• What to produce: From the material below, please set down exactly the lines starting with the one with "button (orange) 89,281,47,39" and going on through the one with "442,41,61,136 to 73,193,94,131", without a single picture.

• Recorded information:

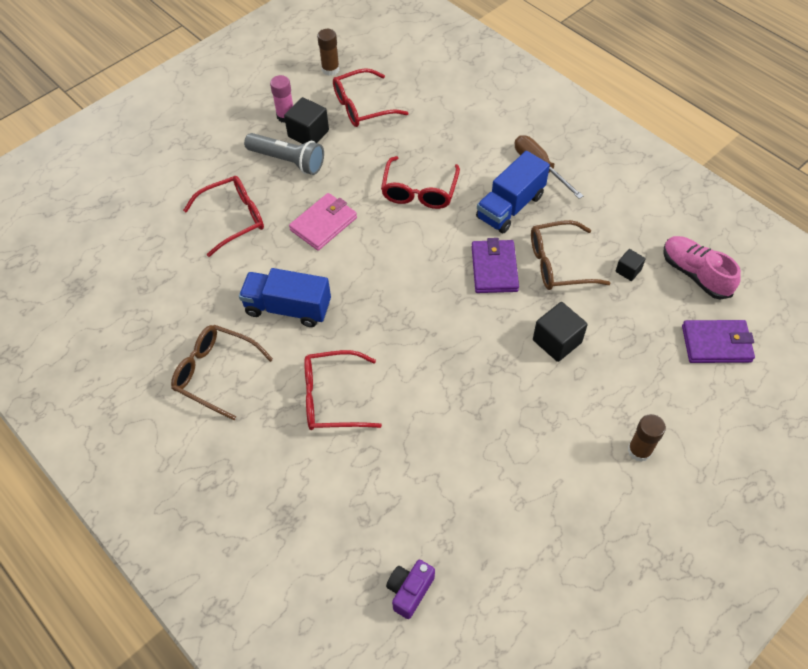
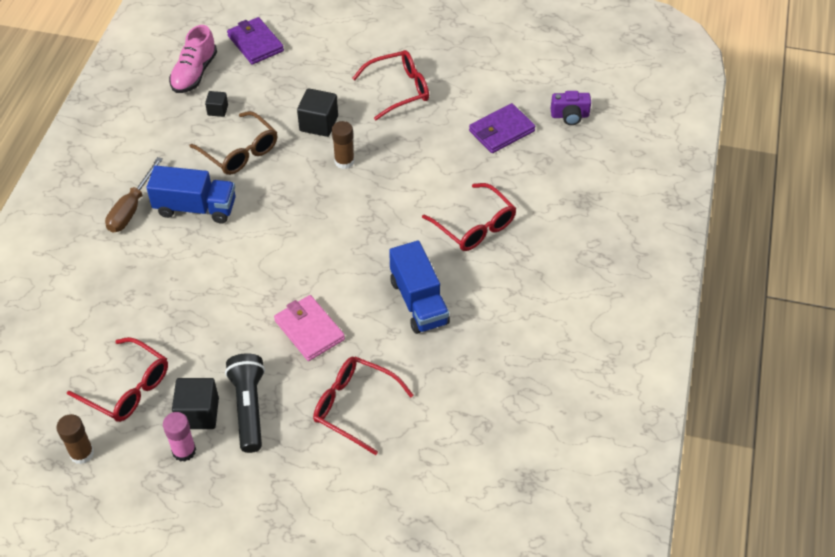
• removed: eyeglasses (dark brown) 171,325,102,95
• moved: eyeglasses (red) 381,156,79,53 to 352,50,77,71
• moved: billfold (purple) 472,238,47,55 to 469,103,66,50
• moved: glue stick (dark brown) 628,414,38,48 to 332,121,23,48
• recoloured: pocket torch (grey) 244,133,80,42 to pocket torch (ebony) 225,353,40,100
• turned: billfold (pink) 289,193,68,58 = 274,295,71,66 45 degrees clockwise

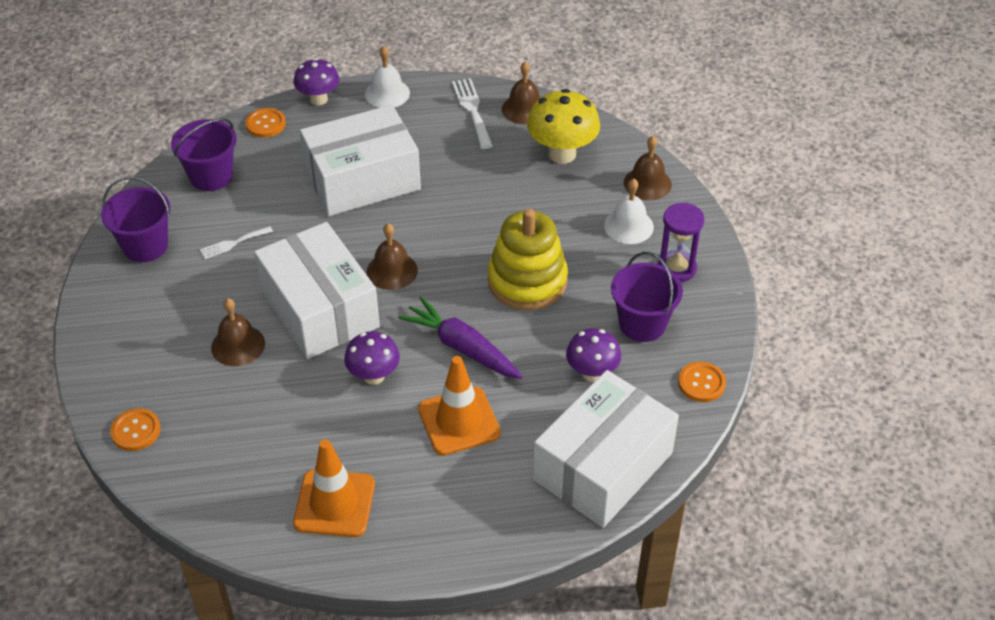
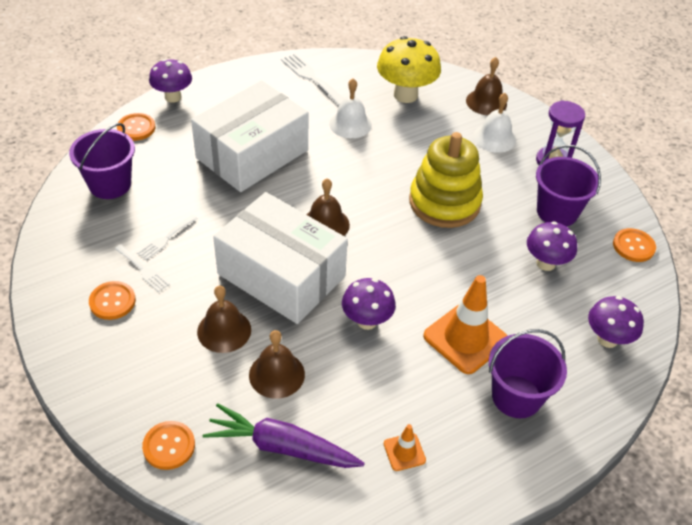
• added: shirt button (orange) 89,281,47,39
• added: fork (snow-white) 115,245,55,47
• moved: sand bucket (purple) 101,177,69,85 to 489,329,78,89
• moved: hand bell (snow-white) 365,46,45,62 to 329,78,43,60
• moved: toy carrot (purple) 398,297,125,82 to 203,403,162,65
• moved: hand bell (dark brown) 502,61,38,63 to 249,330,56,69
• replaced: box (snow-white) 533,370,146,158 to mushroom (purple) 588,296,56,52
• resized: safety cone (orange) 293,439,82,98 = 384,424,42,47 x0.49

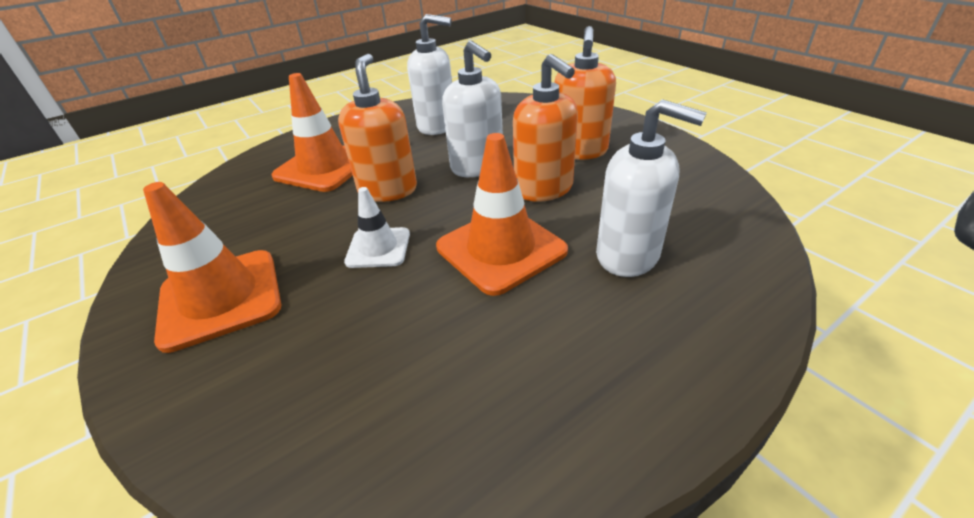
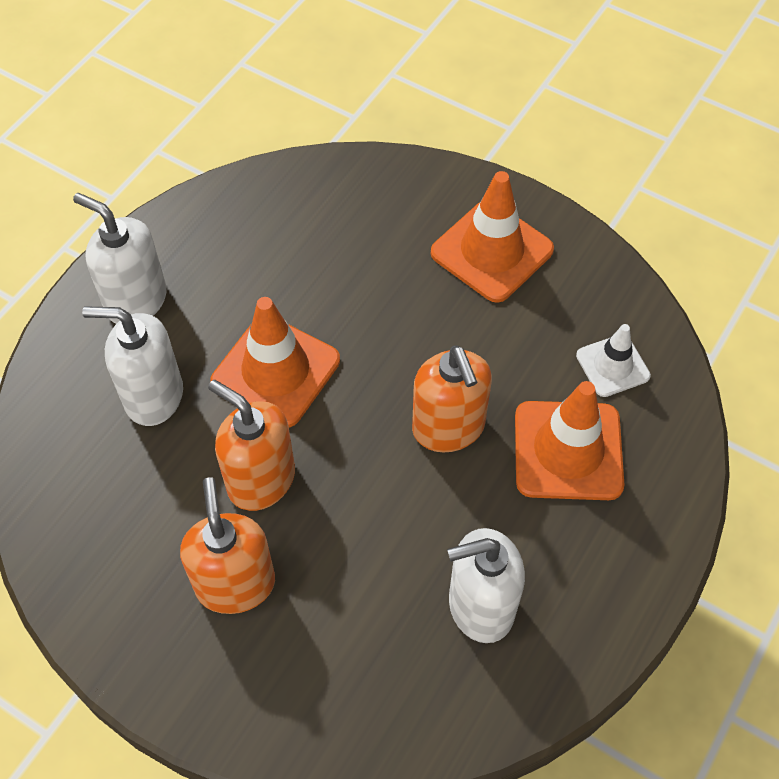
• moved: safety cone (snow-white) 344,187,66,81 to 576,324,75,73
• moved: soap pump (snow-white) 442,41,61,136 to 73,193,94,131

---

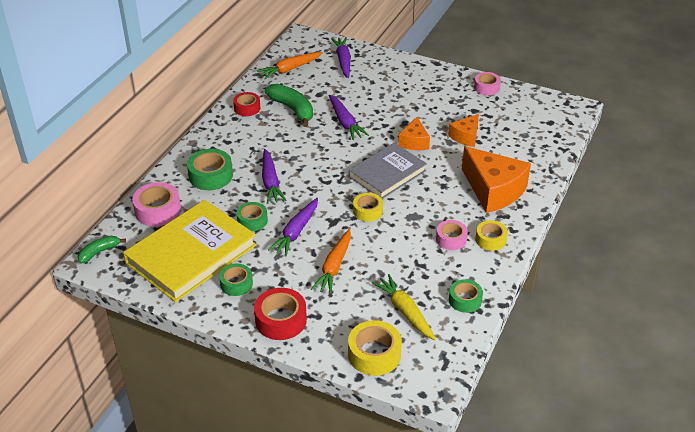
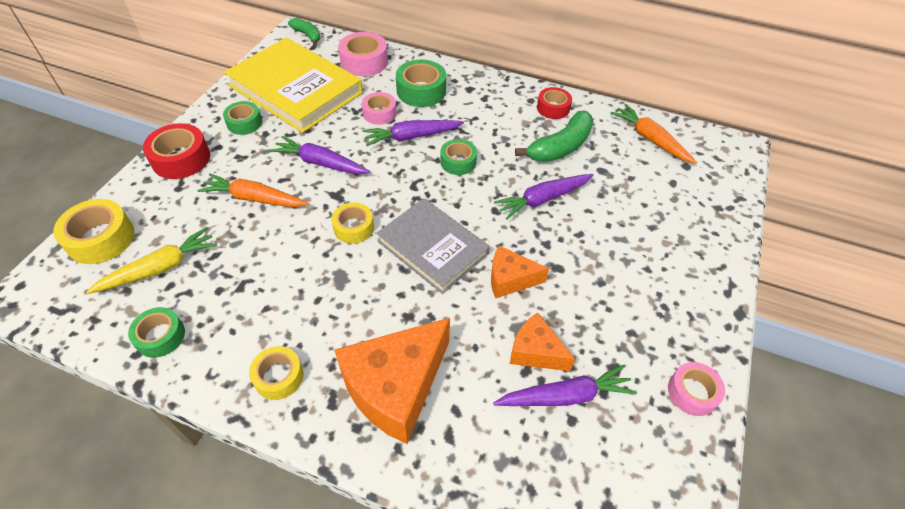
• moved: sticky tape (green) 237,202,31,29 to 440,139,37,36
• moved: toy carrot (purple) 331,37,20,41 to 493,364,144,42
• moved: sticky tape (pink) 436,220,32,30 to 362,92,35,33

• Solution to this task:
• added: shirt button (orange) 89,281,47,39
• added: fork (snow-white) 115,245,55,47
• moved: sand bucket (purple) 101,177,69,85 to 489,329,78,89
• moved: hand bell (snow-white) 365,46,45,62 to 329,78,43,60
• moved: toy carrot (purple) 398,297,125,82 to 203,403,162,65
• moved: hand bell (dark brown) 502,61,38,63 to 249,330,56,69
• replaced: box (snow-white) 533,370,146,158 to mushroom (purple) 588,296,56,52
• resized: safety cone (orange) 293,439,82,98 = 384,424,42,47 x0.49

• moved: safety cone (snow-white) 344,187,66,81 to 576,324,75,73
• moved: soap pump (snow-white) 442,41,61,136 to 73,193,94,131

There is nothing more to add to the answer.